» **The data**:
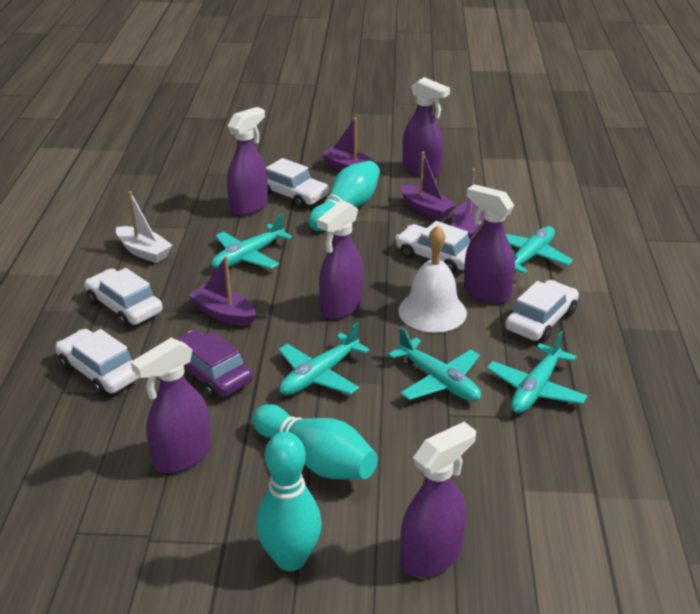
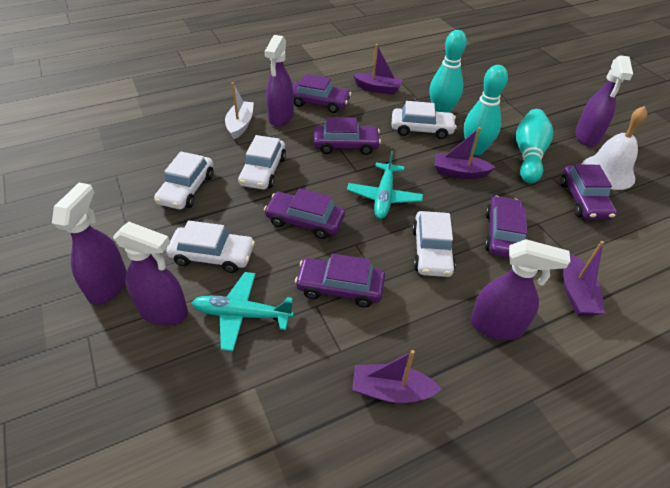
purple car: 1 -> 6
purple spray bottle: 6 -> 5
turquoise plane: 5 -> 2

» **Task description**: Type out the data above again exactly as written, minus the images.

» **Problem solution**:
purple car: 1 -> 6
purple spray bottle: 6 -> 5
turquoise plane: 5 -> 2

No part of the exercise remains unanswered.